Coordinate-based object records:

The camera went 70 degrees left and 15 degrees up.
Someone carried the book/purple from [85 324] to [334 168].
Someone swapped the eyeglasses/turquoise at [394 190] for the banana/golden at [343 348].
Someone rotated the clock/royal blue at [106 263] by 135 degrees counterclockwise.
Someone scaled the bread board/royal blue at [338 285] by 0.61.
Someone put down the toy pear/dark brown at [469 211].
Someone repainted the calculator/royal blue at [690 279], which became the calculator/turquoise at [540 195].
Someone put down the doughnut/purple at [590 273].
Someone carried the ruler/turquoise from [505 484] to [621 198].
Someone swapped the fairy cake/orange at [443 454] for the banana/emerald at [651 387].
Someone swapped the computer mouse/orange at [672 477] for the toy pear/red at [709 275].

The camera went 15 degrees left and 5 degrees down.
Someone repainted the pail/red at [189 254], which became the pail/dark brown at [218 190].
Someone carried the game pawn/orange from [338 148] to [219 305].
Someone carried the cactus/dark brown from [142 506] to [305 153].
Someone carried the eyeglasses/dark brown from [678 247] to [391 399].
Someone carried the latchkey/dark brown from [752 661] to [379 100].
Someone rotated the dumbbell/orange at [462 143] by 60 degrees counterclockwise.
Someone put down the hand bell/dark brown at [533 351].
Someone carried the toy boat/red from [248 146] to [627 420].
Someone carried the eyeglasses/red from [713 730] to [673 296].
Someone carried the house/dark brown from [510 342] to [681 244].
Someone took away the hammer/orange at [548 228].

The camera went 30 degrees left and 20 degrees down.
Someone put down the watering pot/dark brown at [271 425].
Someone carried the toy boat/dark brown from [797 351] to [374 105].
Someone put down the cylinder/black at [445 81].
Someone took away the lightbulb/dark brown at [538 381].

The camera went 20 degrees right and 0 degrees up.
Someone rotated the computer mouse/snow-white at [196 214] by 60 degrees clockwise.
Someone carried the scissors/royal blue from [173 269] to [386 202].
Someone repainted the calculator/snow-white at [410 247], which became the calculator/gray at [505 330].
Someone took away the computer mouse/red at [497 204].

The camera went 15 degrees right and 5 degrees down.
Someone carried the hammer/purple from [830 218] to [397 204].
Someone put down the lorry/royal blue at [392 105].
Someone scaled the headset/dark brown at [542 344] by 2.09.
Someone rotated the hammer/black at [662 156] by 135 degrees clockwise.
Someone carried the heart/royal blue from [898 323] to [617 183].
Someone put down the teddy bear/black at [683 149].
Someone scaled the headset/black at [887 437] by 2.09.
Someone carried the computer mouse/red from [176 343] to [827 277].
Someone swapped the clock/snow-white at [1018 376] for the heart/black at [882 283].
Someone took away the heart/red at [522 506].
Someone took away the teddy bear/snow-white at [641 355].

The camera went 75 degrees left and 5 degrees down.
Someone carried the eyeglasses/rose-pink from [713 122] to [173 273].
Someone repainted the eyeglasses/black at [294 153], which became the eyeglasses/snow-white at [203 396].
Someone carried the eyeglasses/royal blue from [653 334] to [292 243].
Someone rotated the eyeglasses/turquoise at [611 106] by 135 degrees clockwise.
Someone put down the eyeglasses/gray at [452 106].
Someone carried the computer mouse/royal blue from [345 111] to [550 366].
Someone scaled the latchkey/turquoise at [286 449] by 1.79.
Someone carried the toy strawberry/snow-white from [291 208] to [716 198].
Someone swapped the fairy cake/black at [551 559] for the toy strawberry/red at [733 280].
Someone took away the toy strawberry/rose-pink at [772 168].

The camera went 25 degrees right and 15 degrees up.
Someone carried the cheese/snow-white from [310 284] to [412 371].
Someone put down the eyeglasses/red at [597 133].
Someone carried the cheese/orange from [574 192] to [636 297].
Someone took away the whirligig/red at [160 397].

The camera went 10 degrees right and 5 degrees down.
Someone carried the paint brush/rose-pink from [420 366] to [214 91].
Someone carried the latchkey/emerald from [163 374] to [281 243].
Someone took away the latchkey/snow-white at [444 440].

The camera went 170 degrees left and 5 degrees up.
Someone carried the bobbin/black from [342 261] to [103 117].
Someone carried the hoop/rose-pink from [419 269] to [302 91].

What is expected =>
Exactly as they appear above, output the lines of the data from the first through the one that contains "Someone carried the ruler/turquoise", and only those lines.

Result of this exercise =>
The camera went 70 degrees left and 15 degrees up.
Someone carried the book/purple from [85 324] to [334 168].
Someone swapped the eyeglasses/turquoise at [394 190] for the banana/golden at [343 348].
Someone rotated the clock/royal blue at [106 263] by 135 degrees counterclockwise.
Someone scaled the bread board/royal blue at [338 285] by 0.61.
Someone put down the toy pear/dark brown at [469 211].
Someone repainted the calculator/royal blue at [690 279], which became the calculator/turquoise at [540 195].
Someone put down the doughnut/purple at [590 273].
Someone carried the ruler/turquoise from [505 484] to [621 198].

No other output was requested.